# Problem to solve
Search the data for the word "none" and copy every line that contains it.

# Source material
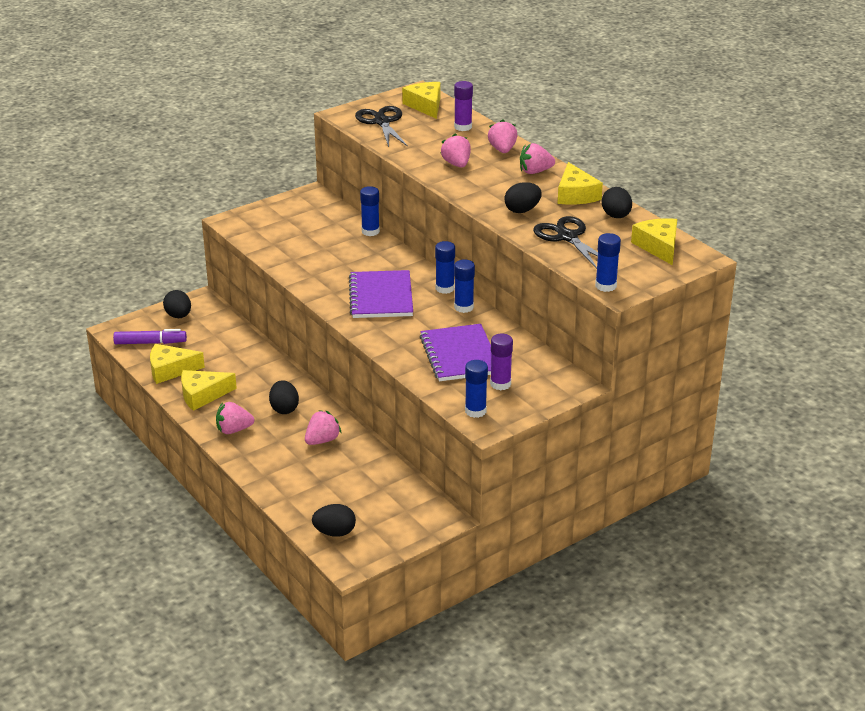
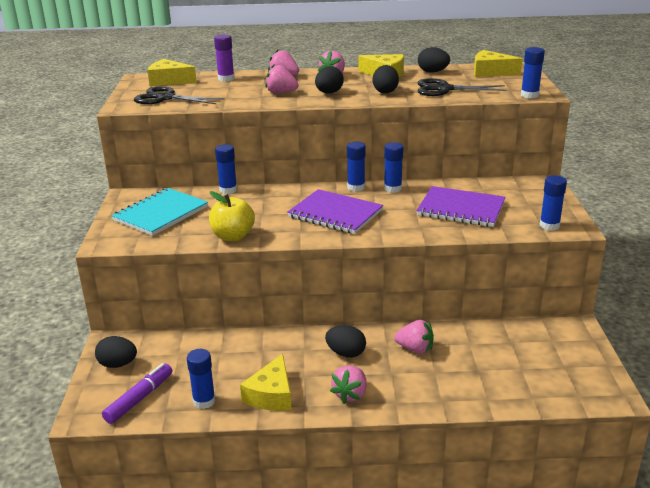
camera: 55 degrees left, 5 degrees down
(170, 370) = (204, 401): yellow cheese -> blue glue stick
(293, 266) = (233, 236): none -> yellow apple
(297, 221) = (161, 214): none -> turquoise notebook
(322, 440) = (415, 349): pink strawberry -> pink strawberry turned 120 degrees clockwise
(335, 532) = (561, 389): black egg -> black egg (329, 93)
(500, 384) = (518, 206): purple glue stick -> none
...
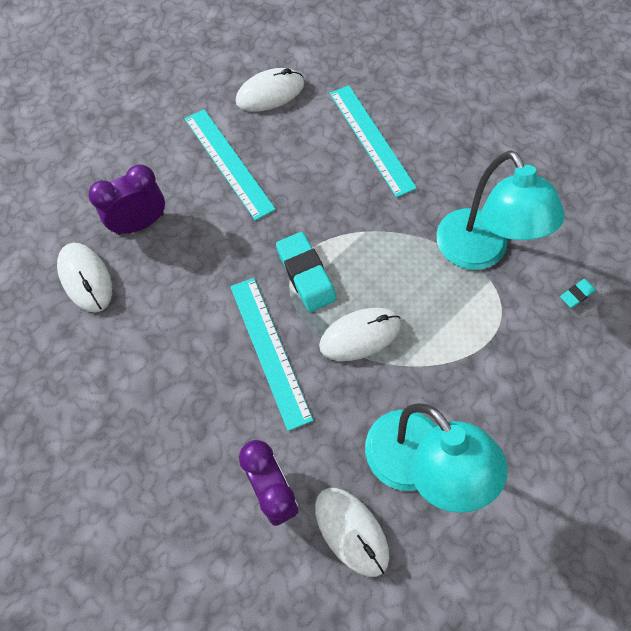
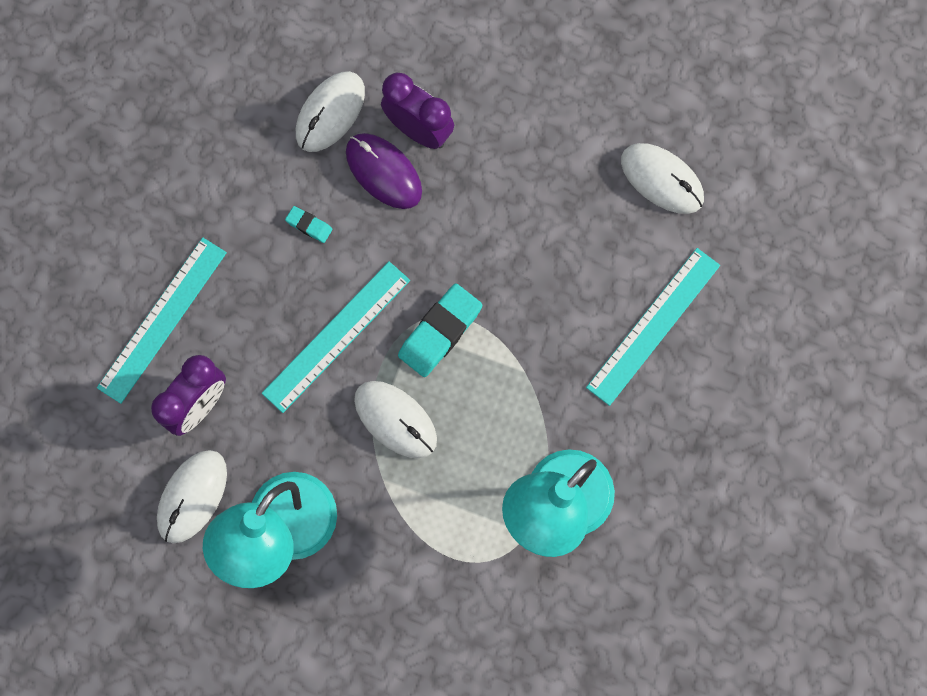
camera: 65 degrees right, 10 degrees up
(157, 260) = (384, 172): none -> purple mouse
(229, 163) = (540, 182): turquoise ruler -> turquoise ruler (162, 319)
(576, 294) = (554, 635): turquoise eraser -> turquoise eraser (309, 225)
---
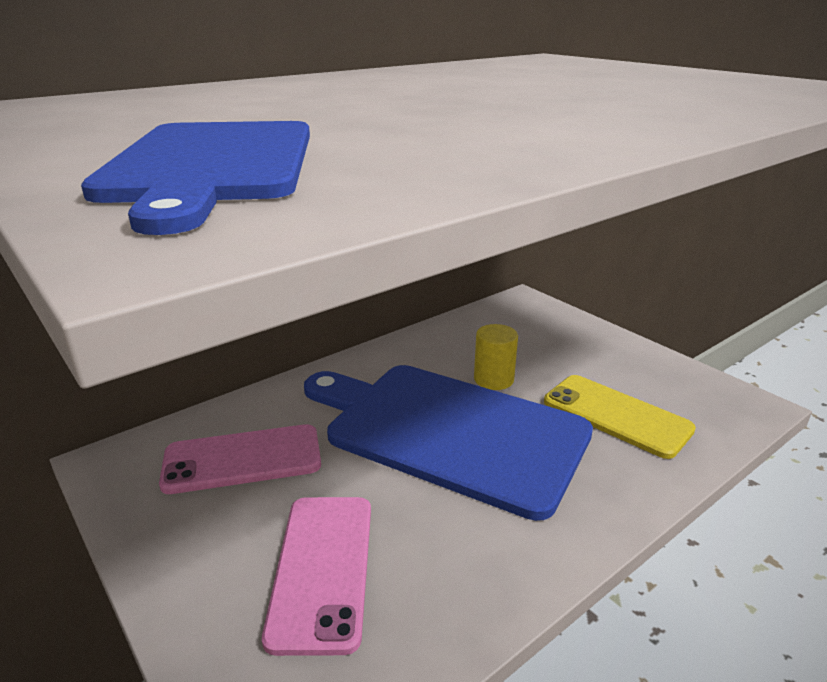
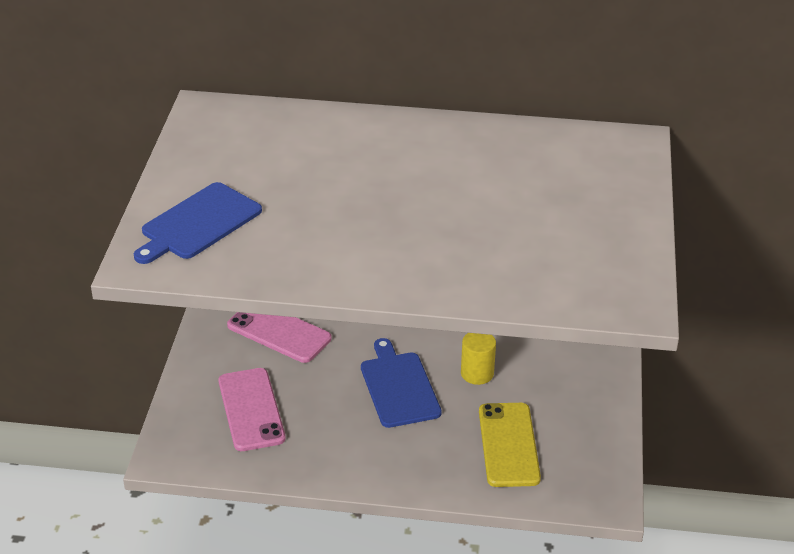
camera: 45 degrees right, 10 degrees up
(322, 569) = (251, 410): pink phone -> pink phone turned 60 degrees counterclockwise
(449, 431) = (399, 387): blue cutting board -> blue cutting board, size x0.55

# Answer to this exercise
(293, 266) = (233, 236): none -> yellow apple
(297, 221) = (161, 214): none -> turquoise notebook
(500, 384) = (518, 206): purple glue stick -> none
(157, 260) = (384, 172): none -> purple mouse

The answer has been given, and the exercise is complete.